Available data:
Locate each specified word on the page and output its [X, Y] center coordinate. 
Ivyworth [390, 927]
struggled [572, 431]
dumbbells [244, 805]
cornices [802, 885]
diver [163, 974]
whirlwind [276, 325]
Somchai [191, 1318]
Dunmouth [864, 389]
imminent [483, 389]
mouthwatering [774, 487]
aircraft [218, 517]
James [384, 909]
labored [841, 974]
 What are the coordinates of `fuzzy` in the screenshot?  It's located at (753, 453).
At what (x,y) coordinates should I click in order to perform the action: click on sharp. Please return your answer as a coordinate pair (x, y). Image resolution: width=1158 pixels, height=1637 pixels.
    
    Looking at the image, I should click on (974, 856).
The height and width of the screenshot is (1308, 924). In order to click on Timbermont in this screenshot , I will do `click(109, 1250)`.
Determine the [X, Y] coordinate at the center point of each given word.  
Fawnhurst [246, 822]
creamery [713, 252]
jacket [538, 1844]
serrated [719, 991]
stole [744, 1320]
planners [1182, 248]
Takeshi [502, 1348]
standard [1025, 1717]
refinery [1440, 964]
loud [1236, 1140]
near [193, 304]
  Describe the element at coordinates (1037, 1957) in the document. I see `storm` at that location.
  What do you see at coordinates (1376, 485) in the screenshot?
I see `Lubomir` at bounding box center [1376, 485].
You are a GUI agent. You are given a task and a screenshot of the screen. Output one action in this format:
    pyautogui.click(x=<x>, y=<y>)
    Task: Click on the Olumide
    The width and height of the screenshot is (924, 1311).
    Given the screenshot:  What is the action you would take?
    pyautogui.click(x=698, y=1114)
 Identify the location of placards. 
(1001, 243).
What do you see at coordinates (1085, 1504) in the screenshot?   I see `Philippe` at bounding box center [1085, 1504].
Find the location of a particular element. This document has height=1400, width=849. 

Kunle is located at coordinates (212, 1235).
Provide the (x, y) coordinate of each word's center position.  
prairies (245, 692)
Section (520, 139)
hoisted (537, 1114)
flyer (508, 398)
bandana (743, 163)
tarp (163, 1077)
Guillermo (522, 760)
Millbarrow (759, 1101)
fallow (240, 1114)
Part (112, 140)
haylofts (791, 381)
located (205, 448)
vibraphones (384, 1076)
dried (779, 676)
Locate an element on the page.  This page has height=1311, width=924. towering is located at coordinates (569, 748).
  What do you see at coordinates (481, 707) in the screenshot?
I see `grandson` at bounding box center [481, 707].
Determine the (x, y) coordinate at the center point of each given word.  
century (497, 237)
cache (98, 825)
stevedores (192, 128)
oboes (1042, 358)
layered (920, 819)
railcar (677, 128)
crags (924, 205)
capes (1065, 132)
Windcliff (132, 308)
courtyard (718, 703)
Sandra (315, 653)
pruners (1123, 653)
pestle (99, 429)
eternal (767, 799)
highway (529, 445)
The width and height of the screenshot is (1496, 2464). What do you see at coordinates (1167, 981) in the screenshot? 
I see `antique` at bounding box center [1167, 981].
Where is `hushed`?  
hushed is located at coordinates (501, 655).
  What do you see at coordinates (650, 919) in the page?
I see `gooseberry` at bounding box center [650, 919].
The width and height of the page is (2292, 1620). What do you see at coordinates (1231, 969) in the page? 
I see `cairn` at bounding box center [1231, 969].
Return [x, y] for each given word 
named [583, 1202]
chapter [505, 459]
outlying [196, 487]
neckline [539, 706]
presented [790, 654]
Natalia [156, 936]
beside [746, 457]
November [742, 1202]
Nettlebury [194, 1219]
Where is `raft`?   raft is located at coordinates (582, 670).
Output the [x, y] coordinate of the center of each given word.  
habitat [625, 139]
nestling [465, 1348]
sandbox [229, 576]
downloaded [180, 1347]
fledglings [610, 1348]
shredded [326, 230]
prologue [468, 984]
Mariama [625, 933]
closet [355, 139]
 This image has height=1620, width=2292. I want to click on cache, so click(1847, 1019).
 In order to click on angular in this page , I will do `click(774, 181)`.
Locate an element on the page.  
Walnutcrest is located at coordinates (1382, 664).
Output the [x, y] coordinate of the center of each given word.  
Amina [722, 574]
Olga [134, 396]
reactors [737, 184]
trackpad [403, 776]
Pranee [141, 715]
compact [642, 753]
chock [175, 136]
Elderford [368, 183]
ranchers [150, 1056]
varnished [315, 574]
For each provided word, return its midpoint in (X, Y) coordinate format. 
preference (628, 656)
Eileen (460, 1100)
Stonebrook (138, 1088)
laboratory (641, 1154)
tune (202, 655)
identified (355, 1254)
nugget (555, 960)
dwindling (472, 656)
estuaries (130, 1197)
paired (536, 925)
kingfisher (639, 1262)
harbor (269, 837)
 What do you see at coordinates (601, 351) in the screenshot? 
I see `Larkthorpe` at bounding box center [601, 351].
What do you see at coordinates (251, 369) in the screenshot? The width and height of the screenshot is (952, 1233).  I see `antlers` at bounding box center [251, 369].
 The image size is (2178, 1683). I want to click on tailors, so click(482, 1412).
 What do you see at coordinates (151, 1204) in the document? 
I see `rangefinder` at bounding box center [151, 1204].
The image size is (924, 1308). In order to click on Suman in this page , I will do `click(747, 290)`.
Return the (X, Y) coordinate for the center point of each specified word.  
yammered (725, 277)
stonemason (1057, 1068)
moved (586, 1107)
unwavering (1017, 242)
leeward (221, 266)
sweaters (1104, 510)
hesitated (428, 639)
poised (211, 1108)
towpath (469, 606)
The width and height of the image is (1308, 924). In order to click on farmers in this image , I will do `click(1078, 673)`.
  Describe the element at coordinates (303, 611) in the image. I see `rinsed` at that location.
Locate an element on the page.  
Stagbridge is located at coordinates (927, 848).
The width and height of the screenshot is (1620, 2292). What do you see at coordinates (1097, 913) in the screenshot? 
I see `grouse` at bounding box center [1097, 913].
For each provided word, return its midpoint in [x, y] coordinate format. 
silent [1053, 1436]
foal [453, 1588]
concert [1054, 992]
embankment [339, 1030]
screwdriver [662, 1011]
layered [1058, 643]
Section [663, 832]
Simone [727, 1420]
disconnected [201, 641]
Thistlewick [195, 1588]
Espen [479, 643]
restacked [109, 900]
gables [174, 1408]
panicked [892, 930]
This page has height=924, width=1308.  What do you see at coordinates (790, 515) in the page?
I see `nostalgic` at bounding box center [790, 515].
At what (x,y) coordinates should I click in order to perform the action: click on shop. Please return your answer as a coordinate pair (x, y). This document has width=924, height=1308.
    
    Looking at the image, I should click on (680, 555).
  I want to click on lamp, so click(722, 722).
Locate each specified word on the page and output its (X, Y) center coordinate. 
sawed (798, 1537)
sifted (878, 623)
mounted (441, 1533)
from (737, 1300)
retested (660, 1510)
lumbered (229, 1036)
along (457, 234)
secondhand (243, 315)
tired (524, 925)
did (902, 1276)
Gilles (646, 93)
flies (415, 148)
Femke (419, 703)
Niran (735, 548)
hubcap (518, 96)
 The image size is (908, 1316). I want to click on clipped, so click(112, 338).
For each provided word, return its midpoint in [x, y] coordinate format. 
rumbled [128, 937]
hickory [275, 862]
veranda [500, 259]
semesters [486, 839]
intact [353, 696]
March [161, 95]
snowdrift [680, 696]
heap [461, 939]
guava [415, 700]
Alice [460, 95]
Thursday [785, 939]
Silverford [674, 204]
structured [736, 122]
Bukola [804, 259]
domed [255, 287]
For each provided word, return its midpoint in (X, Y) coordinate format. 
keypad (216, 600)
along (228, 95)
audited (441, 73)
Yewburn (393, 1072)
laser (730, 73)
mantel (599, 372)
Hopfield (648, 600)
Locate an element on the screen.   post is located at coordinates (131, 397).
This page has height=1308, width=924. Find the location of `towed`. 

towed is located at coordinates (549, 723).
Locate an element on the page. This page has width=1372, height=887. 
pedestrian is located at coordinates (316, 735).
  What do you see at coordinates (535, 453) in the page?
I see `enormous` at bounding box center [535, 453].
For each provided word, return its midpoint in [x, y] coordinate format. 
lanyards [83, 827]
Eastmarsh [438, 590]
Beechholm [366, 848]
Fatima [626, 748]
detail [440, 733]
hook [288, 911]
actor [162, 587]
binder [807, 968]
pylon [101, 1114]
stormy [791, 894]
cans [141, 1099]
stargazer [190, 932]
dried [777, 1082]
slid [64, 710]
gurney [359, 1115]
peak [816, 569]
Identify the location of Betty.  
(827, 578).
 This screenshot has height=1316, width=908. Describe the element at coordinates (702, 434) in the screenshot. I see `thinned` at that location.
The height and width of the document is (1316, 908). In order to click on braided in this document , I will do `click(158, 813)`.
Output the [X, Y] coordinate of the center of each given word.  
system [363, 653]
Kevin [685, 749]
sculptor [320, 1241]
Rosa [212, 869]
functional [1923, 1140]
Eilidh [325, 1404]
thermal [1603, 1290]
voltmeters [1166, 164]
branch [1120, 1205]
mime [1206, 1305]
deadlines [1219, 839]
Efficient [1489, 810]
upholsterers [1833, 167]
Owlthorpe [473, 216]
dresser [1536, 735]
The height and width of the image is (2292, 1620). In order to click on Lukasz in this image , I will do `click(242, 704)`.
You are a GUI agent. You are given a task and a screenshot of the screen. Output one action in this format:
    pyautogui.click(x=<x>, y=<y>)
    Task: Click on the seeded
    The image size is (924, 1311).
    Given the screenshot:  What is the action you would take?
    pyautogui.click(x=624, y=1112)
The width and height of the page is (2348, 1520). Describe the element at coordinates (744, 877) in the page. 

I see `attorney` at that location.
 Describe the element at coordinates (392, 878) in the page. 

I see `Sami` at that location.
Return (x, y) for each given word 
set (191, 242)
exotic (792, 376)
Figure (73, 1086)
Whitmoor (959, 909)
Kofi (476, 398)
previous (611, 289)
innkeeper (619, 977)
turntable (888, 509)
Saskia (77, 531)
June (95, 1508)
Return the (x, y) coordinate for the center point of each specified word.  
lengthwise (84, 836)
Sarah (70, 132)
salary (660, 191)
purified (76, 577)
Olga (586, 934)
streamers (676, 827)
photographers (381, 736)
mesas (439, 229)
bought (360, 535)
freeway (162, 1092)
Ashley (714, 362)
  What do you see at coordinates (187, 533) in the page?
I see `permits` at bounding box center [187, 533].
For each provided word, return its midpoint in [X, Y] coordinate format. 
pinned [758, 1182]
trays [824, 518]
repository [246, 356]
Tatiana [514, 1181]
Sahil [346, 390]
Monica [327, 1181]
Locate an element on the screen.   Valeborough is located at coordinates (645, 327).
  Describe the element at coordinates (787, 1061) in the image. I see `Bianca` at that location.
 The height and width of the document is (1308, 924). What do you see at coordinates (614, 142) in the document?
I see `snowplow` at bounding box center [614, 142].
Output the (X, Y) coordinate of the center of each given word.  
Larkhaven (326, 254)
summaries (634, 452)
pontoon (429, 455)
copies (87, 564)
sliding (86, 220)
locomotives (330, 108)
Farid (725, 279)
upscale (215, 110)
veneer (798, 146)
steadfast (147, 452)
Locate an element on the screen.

Given exercise: Copy out the records word for word, starting at the first line and ending with the line that contains "tarp (163, 1077)", both included.

The reply:
Locate each specified word on the page and output its [X, Y] center coordinate. 
Ivyworth [390, 927]
struggled [572, 431]
dumbbells [244, 805]
cornices [802, 885]
diver [163, 974]
whirlwind [276, 325]
Somchai [191, 1318]
Dunmouth [864, 389]
imminent [483, 389]
mouthwatering [774, 487]
aircraft [218, 517]
James [384, 909]
labored [841, 974]
 What are the coordinates of `fuzzy` in the screenshot?  It's located at (753, 453).
At what (x,y) coordinates should I click in order to perform the action: click on sharp. Please return your answer as a coordinate pair (x, y). Image resolution: width=1158 pixels, height=1637 pixels.
    
    Looking at the image, I should click on (974, 856).
The height and width of the screenshot is (1308, 924). In order to click on Timbermont in this screenshot , I will do `click(109, 1250)`.
Determine the [X, Y] coordinate at the center point of each given word.  
Fawnhurst [246, 822]
creamery [713, 252]
jacket [538, 1844]
serrated [719, 991]
stole [744, 1320]
planners [1182, 248]
Takeshi [502, 1348]
standard [1025, 1717]
refinery [1440, 964]
loud [1236, 1140]
near [193, 304]
  Describe the element at coordinates (1037, 1957) in the document. I see `storm` at that location.
  What do you see at coordinates (1376, 485) in the screenshot?
I see `Lubomir` at bounding box center [1376, 485].
You are a GUI agent. You are given a task and a screenshot of the screen. Output one action in this format:
    pyautogui.click(x=<x>, y=<y>)
    Task: Click on the Olumide
    The width and height of the screenshot is (924, 1311).
    Given the screenshot:  What is the action you would take?
    pyautogui.click(x=698, y=1114)
 Identify the location of placards. 
(1001, 243).
What do you see at coordinates (1085, 1504) in the screenshot?   I see `Philippe` at bounding box center [1085, 1504].
Find the location of a particular element. This document has height=1400, width=849. 

Kunle is located at coordinates (212, 1235).
Provide the (x, y) coordinate of each word's center position.  
prairies (245, 692)
Section (520, 139)
hoisted (537, 1114)
flyer (508, 398)
bandana (743, 163)
tarp (163, 1077)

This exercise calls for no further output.